_Problem description_.
Check each line of the material that follows, and copy those holding the string "snow".

☆ ☆ ☆ ☆

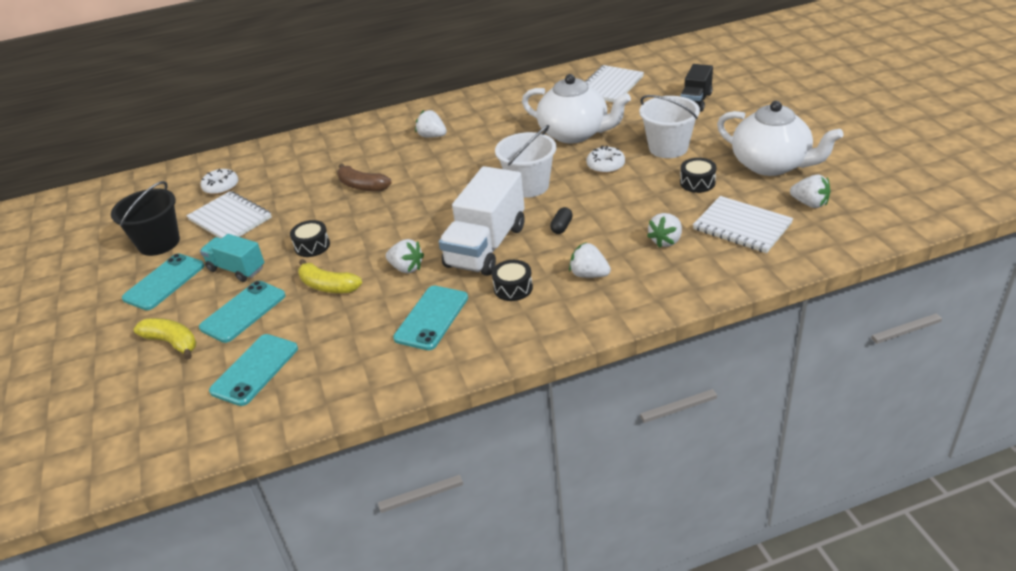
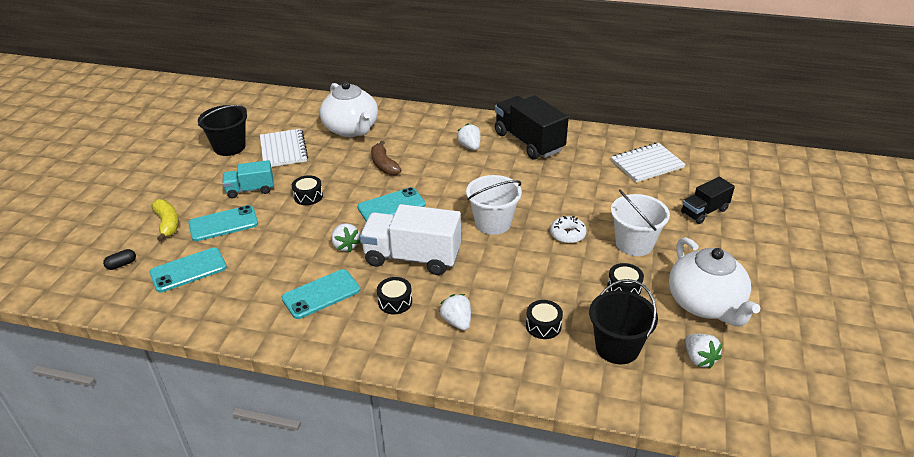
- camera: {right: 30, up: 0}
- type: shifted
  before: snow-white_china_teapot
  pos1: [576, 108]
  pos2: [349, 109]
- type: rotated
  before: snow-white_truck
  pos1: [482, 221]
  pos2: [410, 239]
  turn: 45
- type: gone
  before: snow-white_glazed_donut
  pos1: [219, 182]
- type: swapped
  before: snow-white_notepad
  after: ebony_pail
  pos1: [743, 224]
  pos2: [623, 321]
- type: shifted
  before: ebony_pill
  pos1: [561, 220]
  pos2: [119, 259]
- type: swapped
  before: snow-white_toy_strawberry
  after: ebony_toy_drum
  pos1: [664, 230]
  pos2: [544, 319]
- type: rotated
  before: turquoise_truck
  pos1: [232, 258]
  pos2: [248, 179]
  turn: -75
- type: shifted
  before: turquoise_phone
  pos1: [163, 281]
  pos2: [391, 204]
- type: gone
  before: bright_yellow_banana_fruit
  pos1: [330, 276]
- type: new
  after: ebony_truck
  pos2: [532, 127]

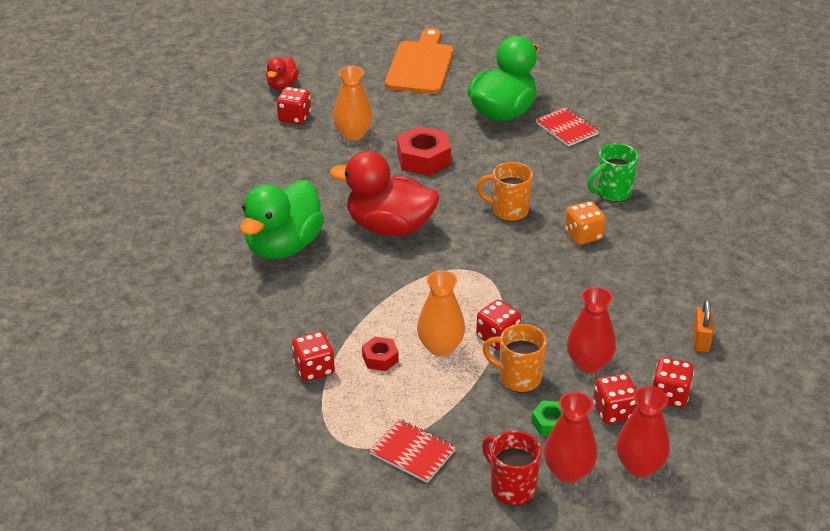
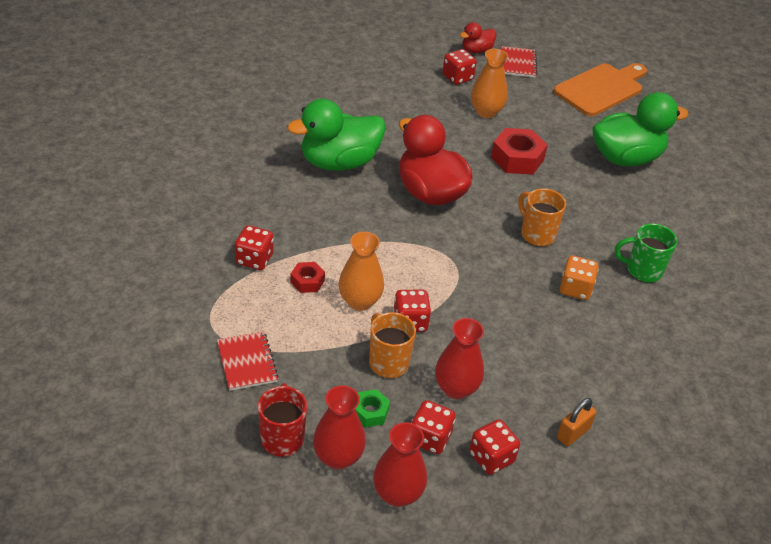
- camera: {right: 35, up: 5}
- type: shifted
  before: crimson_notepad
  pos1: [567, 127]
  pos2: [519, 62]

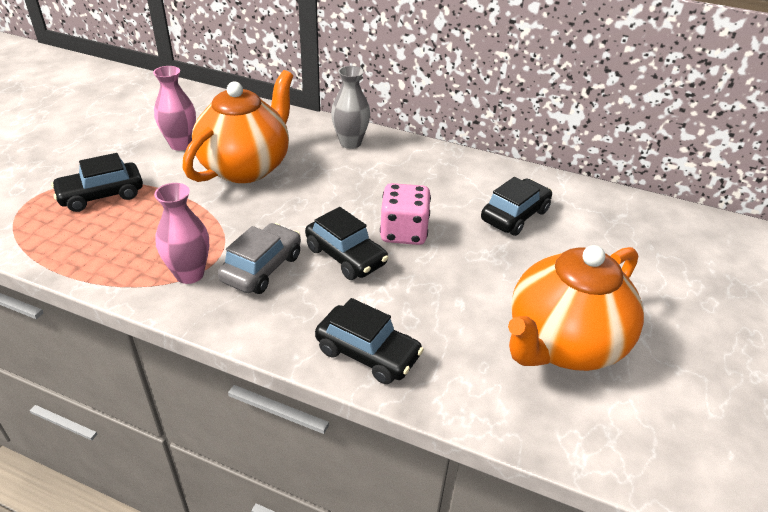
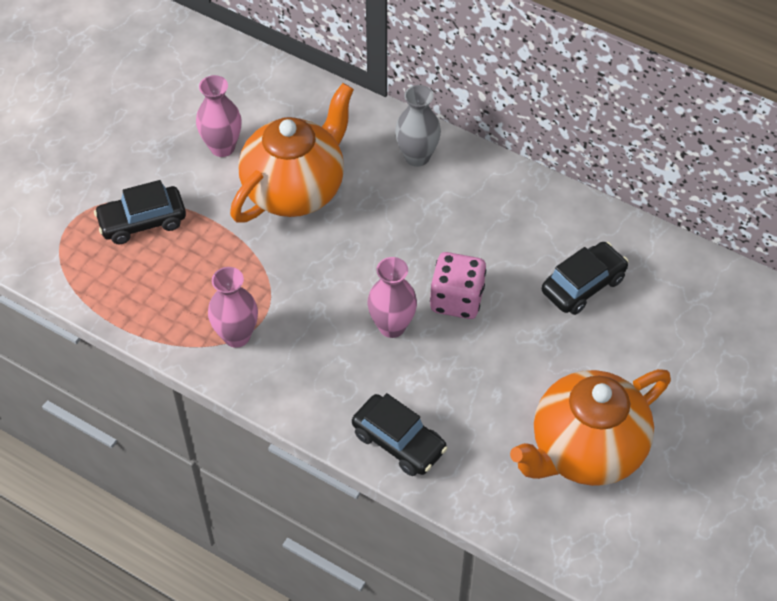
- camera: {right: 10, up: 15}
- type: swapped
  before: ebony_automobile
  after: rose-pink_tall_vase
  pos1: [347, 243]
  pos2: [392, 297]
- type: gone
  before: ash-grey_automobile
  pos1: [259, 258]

☆ ☆ ☆ ☆

_Answer to this task_.
  before: snow-white_china_teapot
  before: snow-white_truck
  before: snow-white_glazed_donut
  before: snow-white_notepad
  before: snow-white_toy_strawberry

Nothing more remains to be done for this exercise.